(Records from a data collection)
· · · · · · ·
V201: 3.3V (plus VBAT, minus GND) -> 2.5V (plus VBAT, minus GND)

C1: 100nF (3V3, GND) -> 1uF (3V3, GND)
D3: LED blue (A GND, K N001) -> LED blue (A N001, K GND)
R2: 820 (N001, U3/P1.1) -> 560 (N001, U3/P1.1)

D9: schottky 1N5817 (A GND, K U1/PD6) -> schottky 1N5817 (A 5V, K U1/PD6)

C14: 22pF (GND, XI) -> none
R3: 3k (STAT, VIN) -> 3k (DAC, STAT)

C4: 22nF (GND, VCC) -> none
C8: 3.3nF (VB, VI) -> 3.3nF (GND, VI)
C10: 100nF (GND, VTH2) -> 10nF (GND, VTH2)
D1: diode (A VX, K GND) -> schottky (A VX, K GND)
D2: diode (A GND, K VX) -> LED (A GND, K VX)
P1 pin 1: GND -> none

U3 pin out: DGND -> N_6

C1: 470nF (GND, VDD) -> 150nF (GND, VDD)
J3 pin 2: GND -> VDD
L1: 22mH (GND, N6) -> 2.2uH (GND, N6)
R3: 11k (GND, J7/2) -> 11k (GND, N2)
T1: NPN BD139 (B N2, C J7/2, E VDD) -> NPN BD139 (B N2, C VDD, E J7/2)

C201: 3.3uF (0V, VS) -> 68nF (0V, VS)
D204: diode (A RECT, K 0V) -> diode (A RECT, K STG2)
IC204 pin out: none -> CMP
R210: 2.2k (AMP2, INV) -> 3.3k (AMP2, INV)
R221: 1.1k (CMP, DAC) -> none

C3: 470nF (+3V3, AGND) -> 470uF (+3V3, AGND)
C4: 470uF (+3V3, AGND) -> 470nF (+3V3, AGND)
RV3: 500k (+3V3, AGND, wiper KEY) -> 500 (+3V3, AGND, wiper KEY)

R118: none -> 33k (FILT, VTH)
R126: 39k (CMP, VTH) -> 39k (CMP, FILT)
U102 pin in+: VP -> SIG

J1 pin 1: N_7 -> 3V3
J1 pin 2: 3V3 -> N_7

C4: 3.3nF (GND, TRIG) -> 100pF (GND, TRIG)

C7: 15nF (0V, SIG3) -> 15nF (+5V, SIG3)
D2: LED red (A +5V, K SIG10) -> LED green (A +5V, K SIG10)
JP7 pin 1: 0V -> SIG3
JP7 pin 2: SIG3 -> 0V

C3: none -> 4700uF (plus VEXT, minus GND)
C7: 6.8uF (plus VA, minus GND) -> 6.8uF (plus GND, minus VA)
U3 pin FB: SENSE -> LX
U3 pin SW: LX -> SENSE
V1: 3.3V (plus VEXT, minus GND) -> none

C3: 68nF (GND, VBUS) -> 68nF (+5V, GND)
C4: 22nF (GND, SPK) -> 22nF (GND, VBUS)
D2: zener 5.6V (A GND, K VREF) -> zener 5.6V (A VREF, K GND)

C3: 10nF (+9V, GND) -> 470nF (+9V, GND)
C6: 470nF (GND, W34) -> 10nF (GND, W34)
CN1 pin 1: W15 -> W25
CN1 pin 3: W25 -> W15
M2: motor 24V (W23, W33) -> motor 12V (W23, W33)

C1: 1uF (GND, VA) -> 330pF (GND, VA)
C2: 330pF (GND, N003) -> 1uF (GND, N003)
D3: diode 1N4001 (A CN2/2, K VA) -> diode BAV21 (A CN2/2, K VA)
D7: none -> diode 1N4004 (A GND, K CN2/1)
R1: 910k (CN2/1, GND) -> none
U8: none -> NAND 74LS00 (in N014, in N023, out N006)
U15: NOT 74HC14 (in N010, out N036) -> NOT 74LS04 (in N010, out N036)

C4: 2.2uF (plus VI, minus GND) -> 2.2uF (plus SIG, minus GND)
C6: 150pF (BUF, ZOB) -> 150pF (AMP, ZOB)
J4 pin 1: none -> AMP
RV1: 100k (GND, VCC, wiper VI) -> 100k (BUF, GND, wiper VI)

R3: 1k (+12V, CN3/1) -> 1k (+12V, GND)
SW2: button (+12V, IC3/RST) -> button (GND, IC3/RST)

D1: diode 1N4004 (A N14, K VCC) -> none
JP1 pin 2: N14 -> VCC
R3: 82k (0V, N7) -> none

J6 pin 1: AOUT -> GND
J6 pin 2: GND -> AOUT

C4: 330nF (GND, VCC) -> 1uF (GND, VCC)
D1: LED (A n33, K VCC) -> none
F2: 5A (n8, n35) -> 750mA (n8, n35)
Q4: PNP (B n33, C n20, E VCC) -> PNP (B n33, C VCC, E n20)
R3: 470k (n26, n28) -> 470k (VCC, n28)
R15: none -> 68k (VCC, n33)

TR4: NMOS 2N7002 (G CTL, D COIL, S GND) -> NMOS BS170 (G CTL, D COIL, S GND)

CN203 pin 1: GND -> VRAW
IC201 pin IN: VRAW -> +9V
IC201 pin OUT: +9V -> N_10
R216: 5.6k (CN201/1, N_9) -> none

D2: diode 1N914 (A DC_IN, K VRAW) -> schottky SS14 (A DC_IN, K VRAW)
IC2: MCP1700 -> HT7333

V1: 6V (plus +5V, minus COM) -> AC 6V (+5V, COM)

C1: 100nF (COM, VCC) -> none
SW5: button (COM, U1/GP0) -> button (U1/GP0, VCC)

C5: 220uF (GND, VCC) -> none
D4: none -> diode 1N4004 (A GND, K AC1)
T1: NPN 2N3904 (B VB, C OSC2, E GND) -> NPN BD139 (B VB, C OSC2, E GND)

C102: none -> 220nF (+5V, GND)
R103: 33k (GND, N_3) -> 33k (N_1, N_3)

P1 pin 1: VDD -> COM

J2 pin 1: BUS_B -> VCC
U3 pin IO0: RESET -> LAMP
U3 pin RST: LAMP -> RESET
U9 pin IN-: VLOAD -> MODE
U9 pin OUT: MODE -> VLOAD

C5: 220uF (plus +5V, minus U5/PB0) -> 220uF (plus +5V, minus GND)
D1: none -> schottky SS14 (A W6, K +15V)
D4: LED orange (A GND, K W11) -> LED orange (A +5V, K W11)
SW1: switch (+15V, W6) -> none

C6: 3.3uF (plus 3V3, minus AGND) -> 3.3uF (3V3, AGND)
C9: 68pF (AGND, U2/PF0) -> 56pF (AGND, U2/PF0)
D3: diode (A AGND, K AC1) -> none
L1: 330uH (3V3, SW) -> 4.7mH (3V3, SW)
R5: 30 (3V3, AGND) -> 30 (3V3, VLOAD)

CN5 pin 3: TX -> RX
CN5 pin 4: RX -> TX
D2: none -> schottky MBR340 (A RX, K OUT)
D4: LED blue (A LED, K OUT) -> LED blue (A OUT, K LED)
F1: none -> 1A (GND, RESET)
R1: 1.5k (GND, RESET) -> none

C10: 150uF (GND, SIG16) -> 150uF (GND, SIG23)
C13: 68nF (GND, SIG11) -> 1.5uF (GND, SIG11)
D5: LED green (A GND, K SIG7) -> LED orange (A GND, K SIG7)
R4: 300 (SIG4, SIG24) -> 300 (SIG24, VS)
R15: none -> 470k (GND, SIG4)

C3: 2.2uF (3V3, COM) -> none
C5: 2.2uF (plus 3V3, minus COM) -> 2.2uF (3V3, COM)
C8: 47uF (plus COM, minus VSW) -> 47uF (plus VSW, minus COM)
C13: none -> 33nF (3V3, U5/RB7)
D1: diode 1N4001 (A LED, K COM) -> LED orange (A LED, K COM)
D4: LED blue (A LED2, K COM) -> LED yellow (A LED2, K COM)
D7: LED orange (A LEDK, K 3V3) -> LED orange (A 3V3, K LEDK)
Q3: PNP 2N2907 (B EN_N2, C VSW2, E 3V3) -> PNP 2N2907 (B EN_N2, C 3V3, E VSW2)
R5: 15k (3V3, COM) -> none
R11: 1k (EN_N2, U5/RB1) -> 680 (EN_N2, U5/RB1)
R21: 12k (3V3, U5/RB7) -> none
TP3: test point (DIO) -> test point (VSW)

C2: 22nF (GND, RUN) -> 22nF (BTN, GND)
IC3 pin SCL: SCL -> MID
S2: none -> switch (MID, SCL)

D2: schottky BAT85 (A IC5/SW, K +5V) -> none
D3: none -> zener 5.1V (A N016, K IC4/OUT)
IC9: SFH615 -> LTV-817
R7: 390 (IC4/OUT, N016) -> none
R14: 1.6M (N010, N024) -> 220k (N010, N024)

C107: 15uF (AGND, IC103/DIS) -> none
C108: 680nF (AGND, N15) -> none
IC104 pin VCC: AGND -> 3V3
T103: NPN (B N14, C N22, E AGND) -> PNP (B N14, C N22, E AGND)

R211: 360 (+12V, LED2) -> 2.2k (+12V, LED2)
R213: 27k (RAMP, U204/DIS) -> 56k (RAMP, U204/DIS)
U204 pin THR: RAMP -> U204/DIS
· · · · · · ·
Assignment |
Wherever the string "MODE" occurs in the records above, copy that line.

Problem solution |
U9 pin IN-: VLOAD -> MODE
U9 pin OUT: MODE -> VLOAD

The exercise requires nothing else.